WORK TASK ::
Starting with the line containing "(655, 156) = (666, 225): none" and going on through the line containing "(162, 279) = (602, 169): grey duck -> none", return the lines of the data below exactly, and only those.

TASK INPUT ::

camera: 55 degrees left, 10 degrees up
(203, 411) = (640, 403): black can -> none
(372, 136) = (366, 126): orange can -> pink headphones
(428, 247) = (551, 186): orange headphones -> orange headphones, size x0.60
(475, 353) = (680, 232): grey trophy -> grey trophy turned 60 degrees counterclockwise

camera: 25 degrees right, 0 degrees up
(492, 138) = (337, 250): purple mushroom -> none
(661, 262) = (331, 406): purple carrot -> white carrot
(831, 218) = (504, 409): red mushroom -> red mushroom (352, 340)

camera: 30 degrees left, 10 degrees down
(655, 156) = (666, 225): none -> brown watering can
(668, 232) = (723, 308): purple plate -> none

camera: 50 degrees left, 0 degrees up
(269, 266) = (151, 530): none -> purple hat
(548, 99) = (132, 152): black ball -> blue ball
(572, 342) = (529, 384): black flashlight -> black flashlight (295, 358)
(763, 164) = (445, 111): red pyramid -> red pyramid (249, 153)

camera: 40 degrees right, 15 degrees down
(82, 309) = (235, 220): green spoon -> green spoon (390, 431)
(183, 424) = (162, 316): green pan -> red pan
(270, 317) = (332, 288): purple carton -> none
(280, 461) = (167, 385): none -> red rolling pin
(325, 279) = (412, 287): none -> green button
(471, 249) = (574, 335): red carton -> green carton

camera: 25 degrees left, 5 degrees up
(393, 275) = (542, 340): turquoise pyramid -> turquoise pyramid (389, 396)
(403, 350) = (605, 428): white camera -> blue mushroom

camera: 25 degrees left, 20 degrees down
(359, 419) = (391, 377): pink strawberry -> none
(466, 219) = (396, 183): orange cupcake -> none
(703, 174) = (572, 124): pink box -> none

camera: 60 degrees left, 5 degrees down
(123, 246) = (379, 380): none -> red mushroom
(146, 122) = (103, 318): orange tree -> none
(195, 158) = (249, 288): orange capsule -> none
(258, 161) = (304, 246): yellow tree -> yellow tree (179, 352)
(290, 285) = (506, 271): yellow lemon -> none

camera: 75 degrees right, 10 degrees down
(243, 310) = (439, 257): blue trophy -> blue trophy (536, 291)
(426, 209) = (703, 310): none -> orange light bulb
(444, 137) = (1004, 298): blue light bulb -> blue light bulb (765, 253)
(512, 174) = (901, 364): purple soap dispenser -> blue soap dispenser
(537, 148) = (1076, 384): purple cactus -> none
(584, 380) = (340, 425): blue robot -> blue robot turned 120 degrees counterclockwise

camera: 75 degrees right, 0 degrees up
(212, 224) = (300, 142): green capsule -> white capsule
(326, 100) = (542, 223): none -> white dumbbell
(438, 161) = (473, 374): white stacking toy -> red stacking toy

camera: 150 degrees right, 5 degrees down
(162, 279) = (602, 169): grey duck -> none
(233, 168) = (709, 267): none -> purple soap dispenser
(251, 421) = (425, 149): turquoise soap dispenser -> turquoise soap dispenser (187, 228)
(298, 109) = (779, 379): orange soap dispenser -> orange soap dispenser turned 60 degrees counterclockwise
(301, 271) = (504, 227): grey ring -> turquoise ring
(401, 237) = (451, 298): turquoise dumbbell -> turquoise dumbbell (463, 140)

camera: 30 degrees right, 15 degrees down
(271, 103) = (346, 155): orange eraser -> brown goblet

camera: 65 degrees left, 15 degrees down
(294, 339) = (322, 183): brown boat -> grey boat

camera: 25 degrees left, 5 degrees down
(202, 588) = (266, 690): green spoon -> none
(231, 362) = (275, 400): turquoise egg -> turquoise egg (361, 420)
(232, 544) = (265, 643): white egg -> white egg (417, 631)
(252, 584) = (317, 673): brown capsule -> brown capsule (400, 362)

RESPONSE ::
(655, 156) = (666, 225): none -> brown watering can
(668, 232) = (723, 308): purple plate -> none

camera: 50 degrees left, 0 degrees up
(269, 266) = (151, 530): none -> purple hat
(548, 99) = (132, 152): black ball -> blue ball
(572, 342) = (529, 384): black flashlight -> black flashlight (295, 358)
(763, 164) = (445, 111): red pyramid -> red pyramid (249, 153)

camera: 40 degrees right, 15 degrees down
(82, 309) = (235, 220): green spoon -> green spoon (390, 431)
(183, 424) = (162, 316): green pan -> red pan
(270, 317) = (332, 288): purple carton -> none
(280, 461) = (167, 385): none -> red rolling pin
(325, 279) = (412, 287): none -> green button
(471, 249) = (574, 335): red carton -> green carton

camera: 25 degrees left, 5 degrees up
(393, 275) = (542, 340): turquoise pyramid -> turquoise pyramid (389, 396)
(403, 350) = (605, 428): white camera -> blue mushroom

camera: 25 degrees left, 20 degrees down
(359, 419) = (391, 377): pink strawberry -> none
(466, 219) = (396, 183): orange cupcake -> none
(703, 174) = (572, 124): pink box -> none

camera: 60 degrees left, 5 degrees down
(123, 246) = (379, 380): none -> red mushroom
(146, 122) = (103, 318): orange tree -> none
(195, 158) = (249, 288): orange capsule -> none
(258, 161) = (304, 246): yellow tree -> yellow tree (179, 352)
(290, 285) = (506, 271): yellow lemon -> none

camera: 75 degrees right, 10 degrees down
(243, 310) = (439, 257): blue trophy -> blue trophy (536, 291)
(426, 209) = (703, 310): none -> orange light bulb
(444, 137) = (1004, 298): blue light bulb -> blue light bulb (765, 253)
(512, 174) = (901, 364): purple soap dispenser -> blue soap dispenser
(537, 148) = (1076, 384): purple cactus -> none
(584, 380) = (340, 425): blue robot -> blue robot turned 120 degrees counterclockwise

camera: 75 degrees right, 0 degrees up
(212, 224) = (300, 142): green capsule -> white capsule
(326, 100) = (542, 223): none -> white dumbbell
(438, 161) = (473, 374): white stacking toy -> red stacking toy

camera: 150 degrees right, 5 degrees down
(162, 279) = (602, 169): grey duck -> none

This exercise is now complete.